## [Work item]
Which of the lines below contain the string "table"? Pull each one out of the data.

(Extracted data entries)
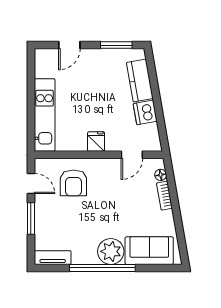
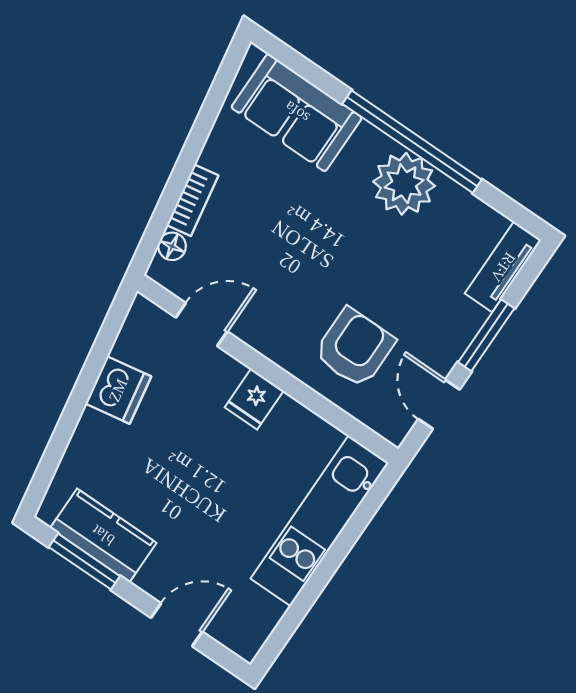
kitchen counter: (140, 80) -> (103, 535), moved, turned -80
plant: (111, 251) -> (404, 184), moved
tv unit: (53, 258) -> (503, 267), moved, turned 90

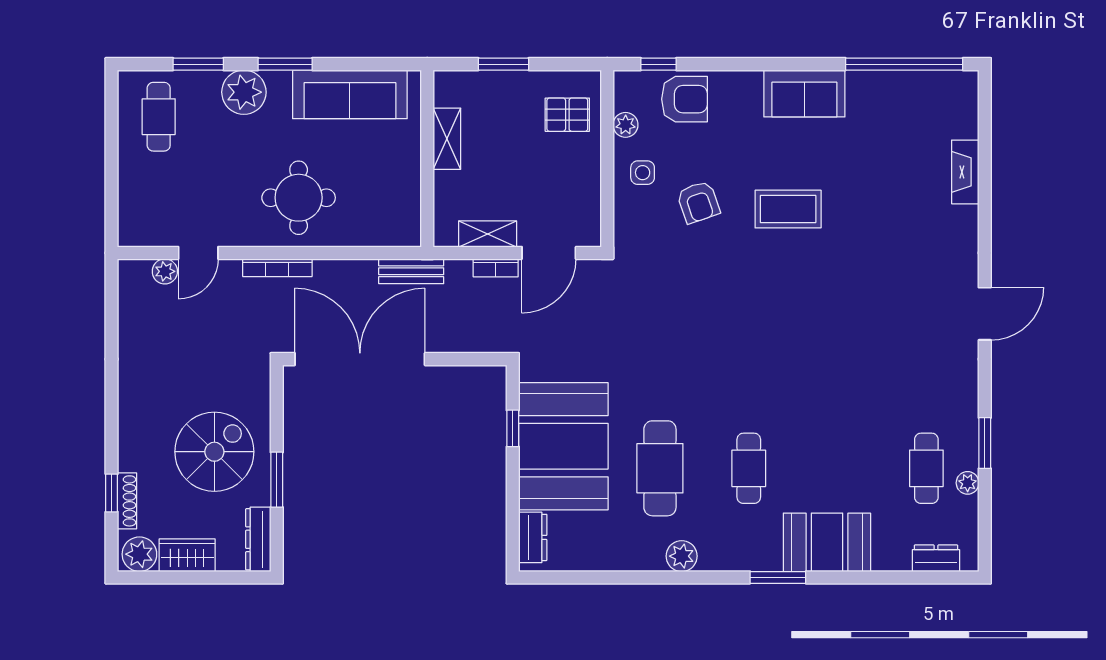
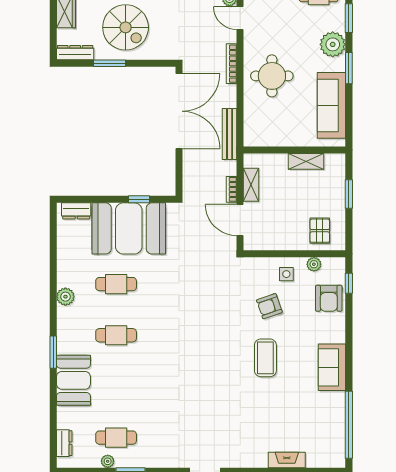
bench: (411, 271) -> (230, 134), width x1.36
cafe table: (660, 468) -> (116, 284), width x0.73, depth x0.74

---

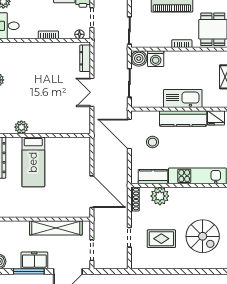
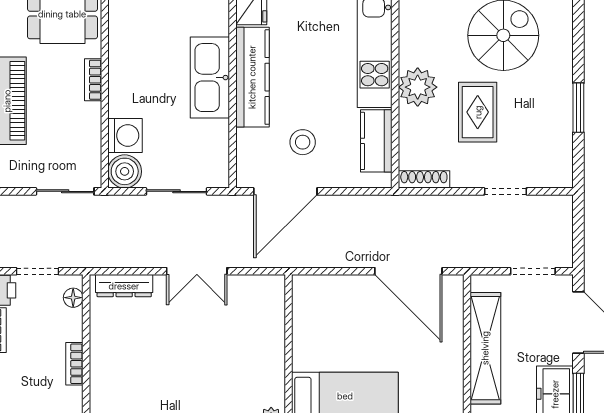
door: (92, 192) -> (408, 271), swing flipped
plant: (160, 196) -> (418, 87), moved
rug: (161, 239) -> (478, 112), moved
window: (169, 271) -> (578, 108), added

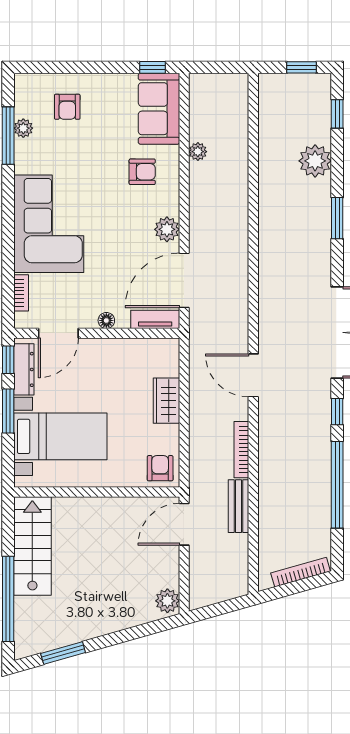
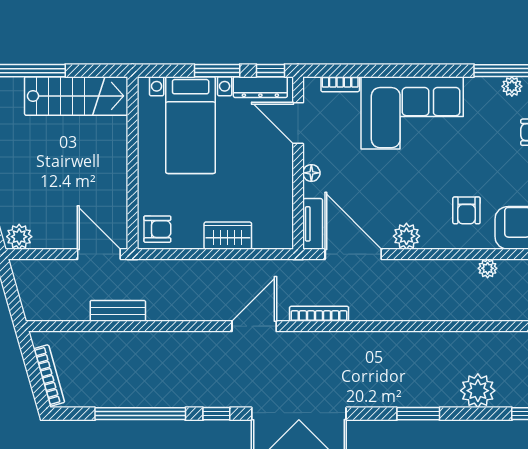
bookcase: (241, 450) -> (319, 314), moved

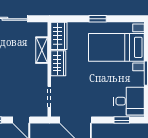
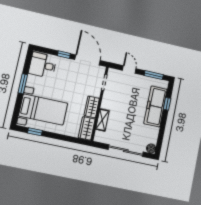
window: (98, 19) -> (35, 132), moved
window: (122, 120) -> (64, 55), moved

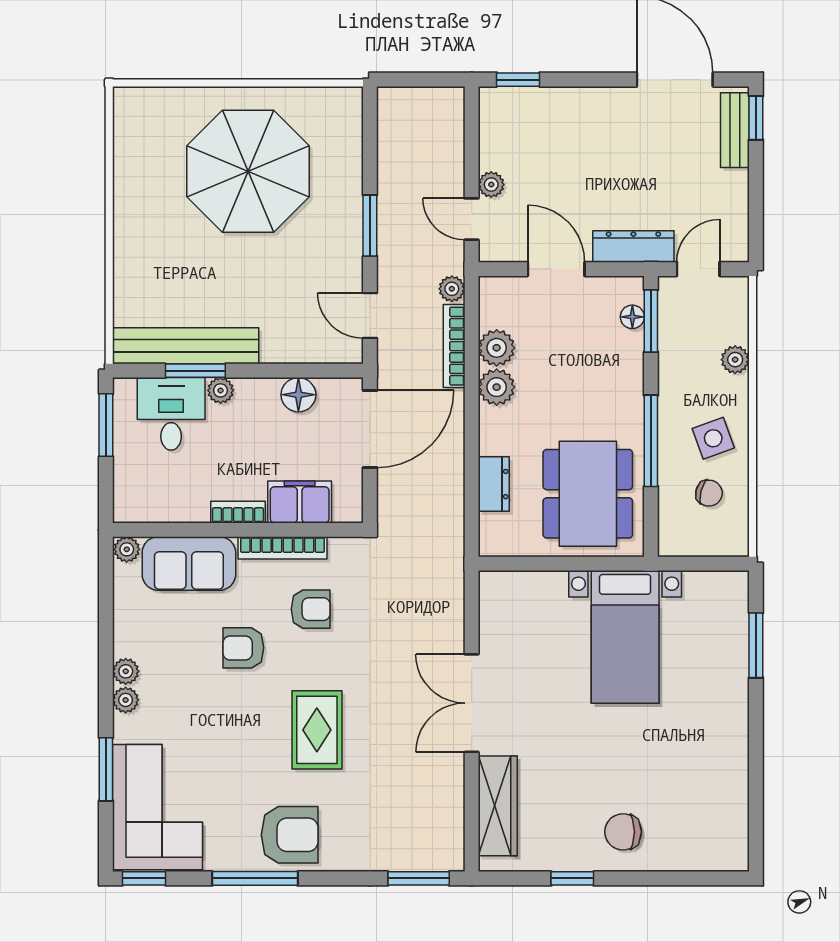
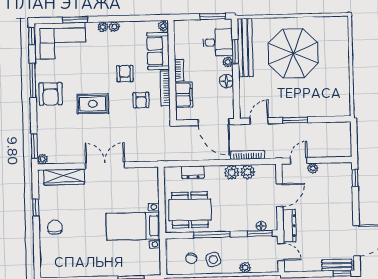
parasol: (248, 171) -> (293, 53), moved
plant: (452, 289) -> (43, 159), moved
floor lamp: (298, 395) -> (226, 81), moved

==

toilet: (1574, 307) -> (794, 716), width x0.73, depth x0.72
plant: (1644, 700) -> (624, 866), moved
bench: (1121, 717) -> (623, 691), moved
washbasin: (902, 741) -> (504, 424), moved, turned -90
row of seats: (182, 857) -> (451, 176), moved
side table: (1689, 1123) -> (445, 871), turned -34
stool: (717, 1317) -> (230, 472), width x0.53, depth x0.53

## [Answer space]
cafe table: (660, 468) -> (116, 284), width x0.73, depth x0.74
side table: (1689, 1123) -> (445, 871), turned -34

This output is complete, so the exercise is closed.